======== Material for this exercise ========
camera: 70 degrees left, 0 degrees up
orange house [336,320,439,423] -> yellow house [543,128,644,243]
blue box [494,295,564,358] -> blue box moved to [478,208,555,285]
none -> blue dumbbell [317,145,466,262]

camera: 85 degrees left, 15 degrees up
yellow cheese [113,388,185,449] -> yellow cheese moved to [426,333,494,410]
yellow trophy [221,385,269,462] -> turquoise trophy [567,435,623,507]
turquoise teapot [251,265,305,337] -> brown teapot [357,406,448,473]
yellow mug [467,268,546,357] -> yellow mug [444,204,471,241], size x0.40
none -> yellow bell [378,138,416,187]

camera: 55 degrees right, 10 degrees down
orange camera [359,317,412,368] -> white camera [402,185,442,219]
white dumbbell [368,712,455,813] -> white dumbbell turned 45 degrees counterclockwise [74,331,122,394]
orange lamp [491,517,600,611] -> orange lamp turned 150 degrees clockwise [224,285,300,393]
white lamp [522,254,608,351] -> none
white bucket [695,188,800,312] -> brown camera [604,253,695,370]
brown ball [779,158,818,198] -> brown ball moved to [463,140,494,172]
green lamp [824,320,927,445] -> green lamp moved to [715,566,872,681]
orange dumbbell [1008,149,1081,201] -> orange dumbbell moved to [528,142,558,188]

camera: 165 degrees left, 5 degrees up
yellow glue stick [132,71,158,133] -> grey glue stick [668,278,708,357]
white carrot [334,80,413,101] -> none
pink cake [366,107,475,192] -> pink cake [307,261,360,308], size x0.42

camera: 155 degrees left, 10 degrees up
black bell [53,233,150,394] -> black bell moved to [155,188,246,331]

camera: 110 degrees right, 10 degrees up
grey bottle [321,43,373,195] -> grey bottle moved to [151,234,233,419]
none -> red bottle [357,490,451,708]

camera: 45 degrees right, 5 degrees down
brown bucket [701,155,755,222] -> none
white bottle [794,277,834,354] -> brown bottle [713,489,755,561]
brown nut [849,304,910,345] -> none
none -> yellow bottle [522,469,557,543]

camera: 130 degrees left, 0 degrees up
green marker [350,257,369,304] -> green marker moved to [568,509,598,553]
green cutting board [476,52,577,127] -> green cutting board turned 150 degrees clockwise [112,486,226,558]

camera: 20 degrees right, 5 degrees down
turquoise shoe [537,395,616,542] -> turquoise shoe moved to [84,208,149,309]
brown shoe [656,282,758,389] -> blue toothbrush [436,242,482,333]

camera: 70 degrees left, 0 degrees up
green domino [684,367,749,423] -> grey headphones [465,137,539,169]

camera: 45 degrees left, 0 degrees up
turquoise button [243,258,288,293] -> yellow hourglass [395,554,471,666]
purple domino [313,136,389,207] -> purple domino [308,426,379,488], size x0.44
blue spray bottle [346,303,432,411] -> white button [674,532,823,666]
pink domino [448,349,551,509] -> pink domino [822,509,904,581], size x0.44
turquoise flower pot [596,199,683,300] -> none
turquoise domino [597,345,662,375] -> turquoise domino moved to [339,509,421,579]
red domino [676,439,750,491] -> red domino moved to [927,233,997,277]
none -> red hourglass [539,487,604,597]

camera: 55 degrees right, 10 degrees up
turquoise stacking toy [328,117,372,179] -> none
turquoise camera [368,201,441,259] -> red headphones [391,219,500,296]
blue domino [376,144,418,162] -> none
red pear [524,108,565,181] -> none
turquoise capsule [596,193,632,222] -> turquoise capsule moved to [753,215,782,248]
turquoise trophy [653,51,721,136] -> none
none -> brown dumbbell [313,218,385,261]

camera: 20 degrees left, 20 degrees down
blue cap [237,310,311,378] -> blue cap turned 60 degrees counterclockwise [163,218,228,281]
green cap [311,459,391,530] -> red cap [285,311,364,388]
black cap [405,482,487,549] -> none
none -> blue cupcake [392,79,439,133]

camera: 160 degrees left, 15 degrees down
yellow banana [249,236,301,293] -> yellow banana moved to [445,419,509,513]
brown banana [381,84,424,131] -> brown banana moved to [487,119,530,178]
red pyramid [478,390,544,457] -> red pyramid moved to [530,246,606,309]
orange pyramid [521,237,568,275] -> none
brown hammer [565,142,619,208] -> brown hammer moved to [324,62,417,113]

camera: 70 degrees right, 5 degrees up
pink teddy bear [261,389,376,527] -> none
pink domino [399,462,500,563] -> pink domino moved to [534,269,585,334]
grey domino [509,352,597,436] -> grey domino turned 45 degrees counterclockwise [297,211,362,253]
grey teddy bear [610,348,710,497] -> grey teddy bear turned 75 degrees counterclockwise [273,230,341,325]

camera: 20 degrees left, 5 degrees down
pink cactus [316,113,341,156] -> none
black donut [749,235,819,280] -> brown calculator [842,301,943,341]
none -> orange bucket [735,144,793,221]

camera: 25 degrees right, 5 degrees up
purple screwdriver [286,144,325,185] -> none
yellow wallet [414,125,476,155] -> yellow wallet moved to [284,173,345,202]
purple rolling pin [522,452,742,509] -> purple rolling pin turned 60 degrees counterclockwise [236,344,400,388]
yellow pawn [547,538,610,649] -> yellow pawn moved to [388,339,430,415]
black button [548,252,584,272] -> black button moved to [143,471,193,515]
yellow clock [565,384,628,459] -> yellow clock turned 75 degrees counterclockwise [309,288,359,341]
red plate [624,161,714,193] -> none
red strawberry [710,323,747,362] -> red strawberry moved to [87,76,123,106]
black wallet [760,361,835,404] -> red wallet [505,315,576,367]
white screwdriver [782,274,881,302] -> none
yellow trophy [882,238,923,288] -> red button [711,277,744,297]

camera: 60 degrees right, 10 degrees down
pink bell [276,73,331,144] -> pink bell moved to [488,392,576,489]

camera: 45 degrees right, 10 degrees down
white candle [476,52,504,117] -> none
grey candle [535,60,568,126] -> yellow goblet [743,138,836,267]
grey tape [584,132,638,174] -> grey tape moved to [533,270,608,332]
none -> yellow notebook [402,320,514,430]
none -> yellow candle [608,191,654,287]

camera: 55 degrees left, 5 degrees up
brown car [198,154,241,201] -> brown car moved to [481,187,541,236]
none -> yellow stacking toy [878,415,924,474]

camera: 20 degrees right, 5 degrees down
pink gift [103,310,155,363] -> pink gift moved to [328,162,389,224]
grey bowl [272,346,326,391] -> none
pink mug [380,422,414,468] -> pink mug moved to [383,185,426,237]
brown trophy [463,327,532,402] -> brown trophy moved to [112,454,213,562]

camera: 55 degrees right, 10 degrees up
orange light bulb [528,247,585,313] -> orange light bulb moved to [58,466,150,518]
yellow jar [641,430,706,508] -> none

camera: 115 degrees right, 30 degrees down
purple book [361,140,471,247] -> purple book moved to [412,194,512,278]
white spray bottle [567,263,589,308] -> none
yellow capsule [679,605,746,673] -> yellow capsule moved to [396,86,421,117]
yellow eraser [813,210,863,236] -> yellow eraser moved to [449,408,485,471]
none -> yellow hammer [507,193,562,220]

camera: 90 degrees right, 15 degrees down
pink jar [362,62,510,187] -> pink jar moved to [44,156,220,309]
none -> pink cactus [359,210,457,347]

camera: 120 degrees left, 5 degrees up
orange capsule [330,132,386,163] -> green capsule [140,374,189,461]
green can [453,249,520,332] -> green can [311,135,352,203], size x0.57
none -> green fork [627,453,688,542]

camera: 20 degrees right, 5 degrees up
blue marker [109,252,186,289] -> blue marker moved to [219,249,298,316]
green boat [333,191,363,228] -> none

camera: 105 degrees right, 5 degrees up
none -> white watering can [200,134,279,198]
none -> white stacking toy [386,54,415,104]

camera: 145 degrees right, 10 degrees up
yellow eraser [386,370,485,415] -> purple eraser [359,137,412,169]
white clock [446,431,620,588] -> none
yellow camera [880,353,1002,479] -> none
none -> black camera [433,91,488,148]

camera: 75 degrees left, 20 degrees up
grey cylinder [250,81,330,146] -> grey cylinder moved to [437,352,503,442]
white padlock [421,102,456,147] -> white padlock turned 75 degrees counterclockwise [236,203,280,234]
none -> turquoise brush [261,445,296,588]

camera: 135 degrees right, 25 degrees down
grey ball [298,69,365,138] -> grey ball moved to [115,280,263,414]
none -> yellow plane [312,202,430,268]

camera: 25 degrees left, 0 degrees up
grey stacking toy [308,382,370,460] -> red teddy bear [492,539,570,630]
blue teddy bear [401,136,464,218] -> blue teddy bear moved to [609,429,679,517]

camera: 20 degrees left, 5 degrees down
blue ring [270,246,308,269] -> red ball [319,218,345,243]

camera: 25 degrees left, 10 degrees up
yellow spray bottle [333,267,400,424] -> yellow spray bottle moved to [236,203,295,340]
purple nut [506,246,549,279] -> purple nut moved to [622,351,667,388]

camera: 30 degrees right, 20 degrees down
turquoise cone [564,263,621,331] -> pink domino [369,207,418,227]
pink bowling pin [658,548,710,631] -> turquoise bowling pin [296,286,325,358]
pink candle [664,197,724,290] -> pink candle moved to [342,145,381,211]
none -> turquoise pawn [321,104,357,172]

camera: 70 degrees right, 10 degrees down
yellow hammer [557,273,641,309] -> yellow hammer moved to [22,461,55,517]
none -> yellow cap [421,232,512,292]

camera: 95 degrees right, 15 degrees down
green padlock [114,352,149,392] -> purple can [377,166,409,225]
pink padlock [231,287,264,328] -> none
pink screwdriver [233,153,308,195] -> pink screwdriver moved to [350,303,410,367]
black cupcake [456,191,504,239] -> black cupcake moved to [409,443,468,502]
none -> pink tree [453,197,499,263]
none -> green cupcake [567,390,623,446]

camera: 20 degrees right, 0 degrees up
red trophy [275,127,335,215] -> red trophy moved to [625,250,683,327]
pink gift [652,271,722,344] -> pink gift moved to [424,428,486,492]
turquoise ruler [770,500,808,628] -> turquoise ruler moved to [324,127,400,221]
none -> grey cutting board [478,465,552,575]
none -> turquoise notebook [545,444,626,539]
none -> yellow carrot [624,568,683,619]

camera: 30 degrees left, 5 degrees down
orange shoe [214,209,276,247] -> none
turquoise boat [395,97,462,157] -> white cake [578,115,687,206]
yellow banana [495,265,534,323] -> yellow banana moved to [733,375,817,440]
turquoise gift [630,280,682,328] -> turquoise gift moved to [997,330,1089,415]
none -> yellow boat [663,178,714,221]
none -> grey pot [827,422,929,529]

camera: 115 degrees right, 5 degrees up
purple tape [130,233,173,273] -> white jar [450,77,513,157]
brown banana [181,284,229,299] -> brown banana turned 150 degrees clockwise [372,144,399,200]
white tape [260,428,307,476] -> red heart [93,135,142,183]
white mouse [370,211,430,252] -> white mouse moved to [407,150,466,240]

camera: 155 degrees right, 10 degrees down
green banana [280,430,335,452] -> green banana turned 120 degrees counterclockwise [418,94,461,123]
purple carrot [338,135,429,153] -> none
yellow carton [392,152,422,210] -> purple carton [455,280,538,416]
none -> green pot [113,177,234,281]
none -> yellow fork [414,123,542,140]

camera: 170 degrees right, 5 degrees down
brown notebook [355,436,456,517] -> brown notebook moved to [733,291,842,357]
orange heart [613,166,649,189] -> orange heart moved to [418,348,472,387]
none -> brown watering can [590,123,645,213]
========
Exercise aim => Return only the part of the records above that opens with the line containing "none -> yellow notebook [402,320,514,430]" and closes with the line containing "grey bowl [272,346,326,391] -> none", ends included.

The answer =>
none -> yellow notebook [402,320,514,430]
none -> yellow candle [608,191,654,287]

camera: 55 degrees left, 5 degrees up
brown car [198,154,241,201] -> brown car moved to [481,187,541,236]
none -> yellow stacking toy [878,415,924,474]

camera: 20 degrees right, 5 degrees down
pink gift [103,310,155,363] -> pink gift moved to [328,162,389,224]
grey bowl [272,346,326,391] -> none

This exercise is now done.